EXERCISE INSTRUCTIONS
In the records below, begin at the line containing "C5: 2.2uF (plus" and end at the line containing "R16: none -> 3.3k (AOUT, VX)"; quote every line in that span exactly, including both boundary lines, and no others.

INFORMATION PROVIDED
/---
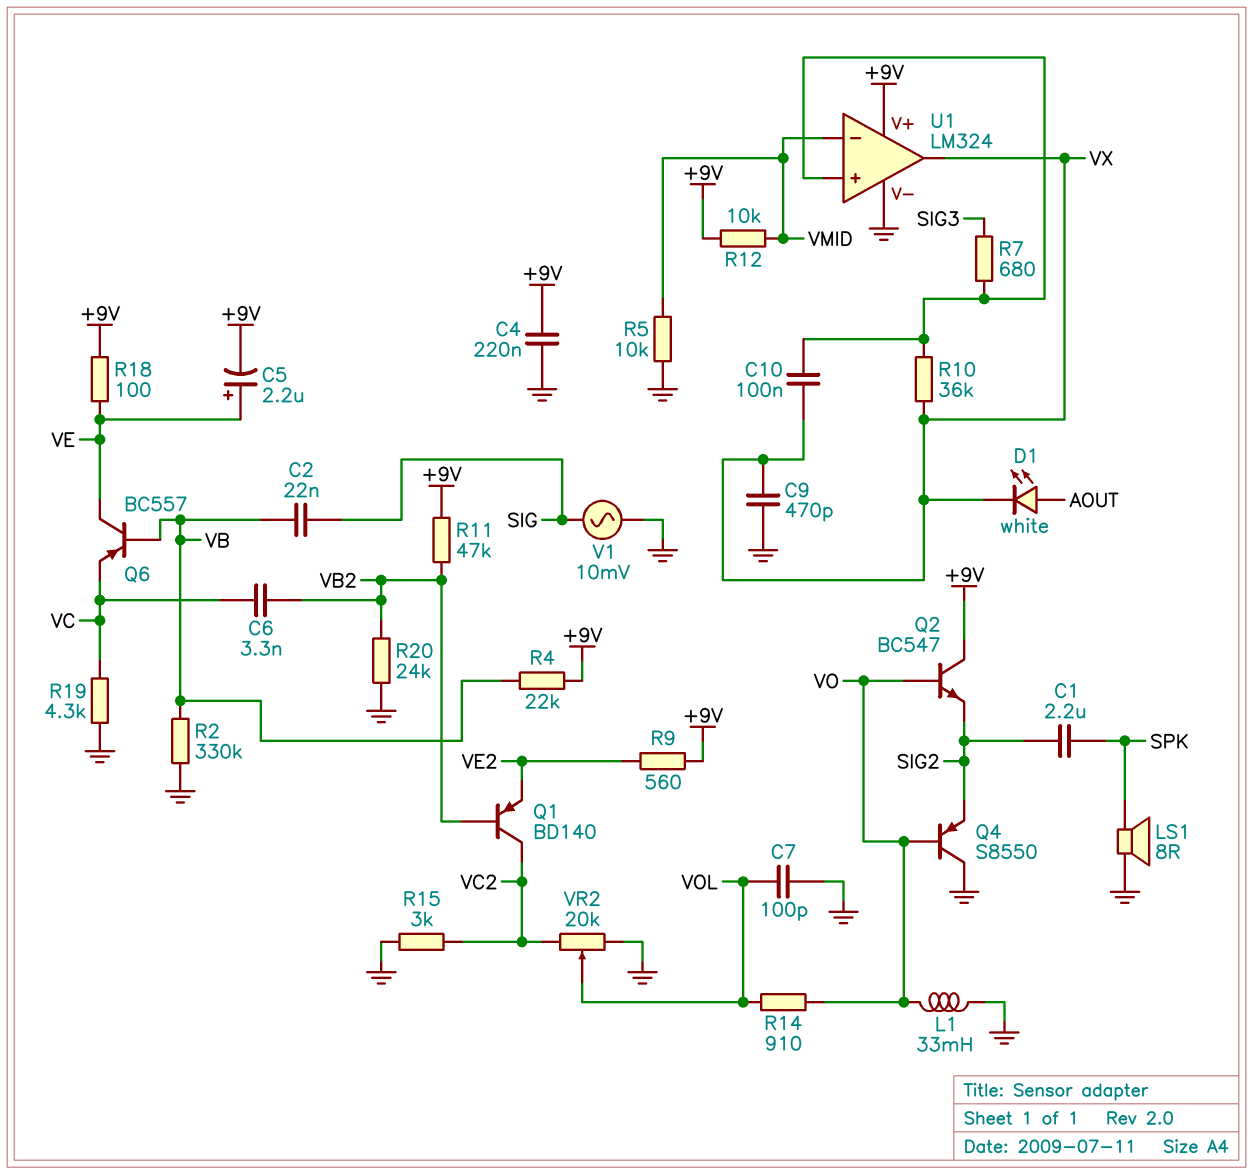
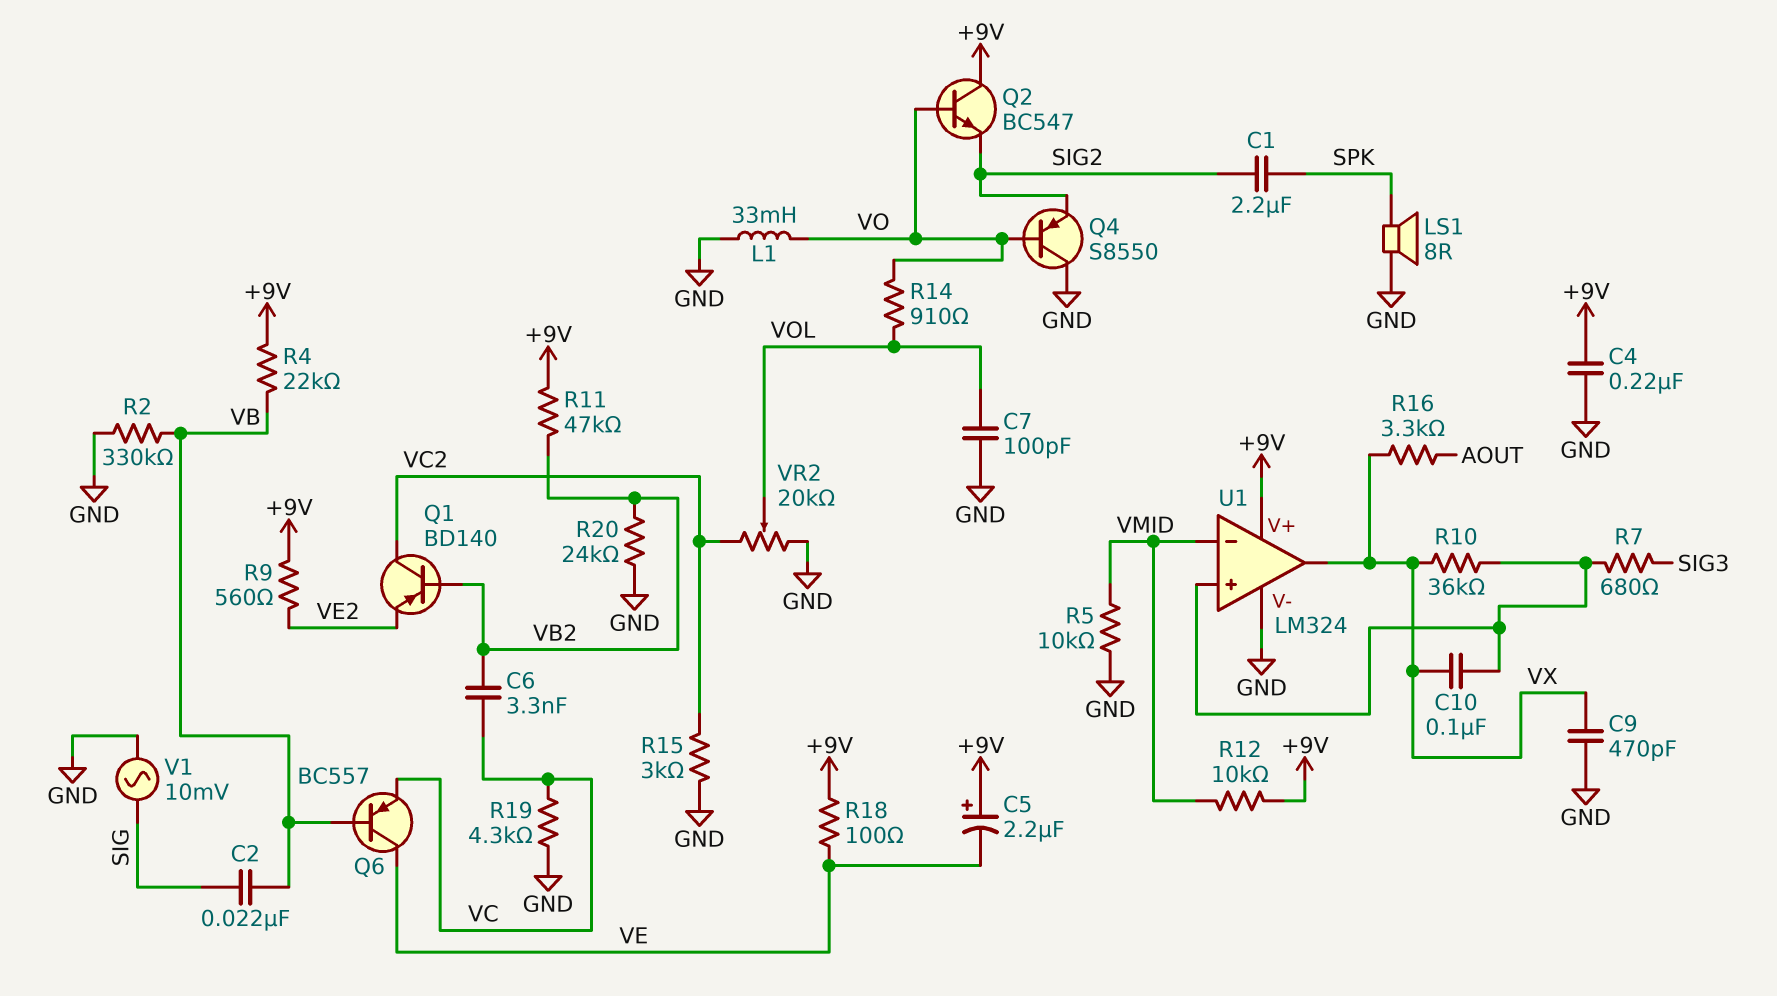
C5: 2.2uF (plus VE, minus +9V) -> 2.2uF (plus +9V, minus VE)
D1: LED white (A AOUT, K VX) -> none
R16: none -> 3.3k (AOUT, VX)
\---
/---
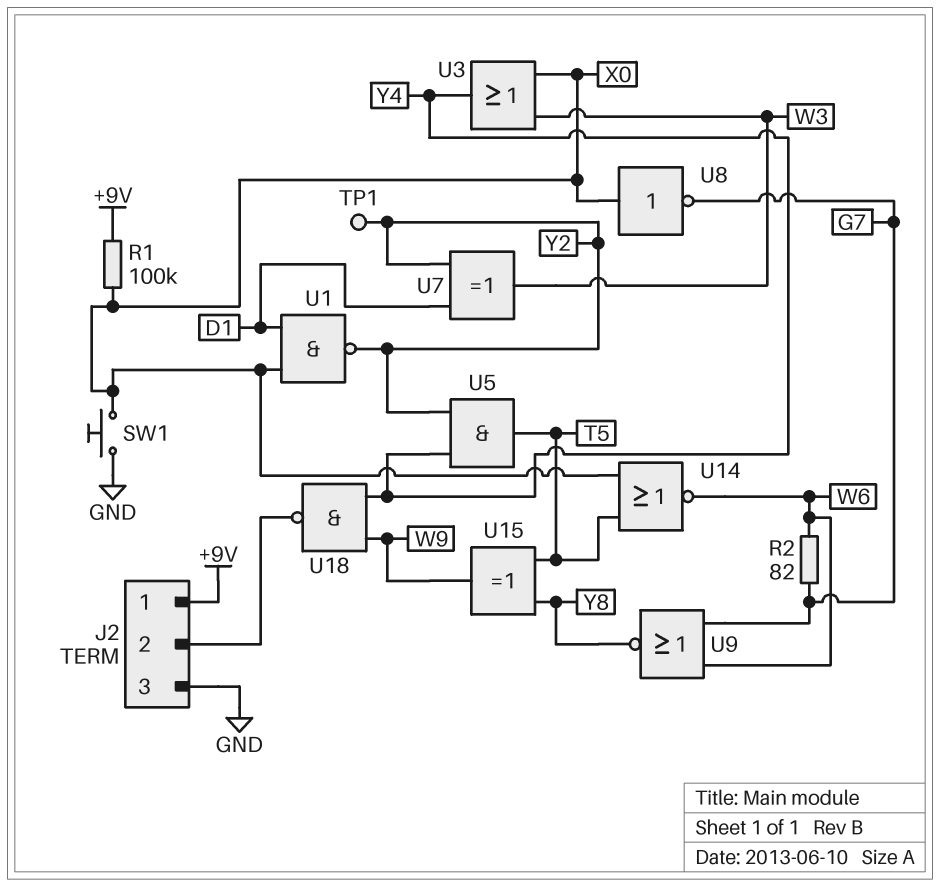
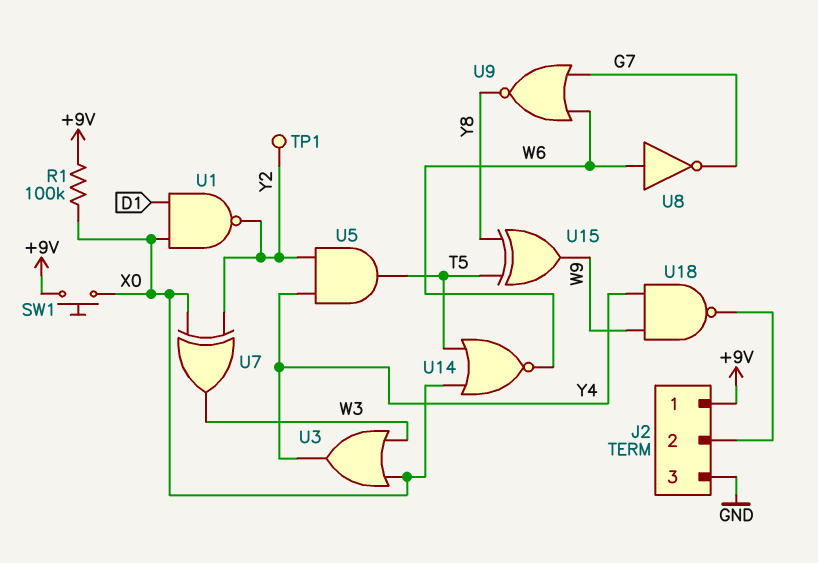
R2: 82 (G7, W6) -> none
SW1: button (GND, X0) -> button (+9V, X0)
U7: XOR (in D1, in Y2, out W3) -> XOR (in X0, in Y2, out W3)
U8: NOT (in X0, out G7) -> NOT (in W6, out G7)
\---
/---
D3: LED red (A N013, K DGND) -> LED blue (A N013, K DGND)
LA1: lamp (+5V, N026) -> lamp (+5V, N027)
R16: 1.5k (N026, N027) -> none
\---
REPLY TO THE EXERCISE
C5: 2.2uF (plus VE, minus +9V) -> 2.2uF (plus +9V, minus VE)
D1: LED white (A AOUT, K VX) -> none
R16: none -> 3.3k (AOUT, VX)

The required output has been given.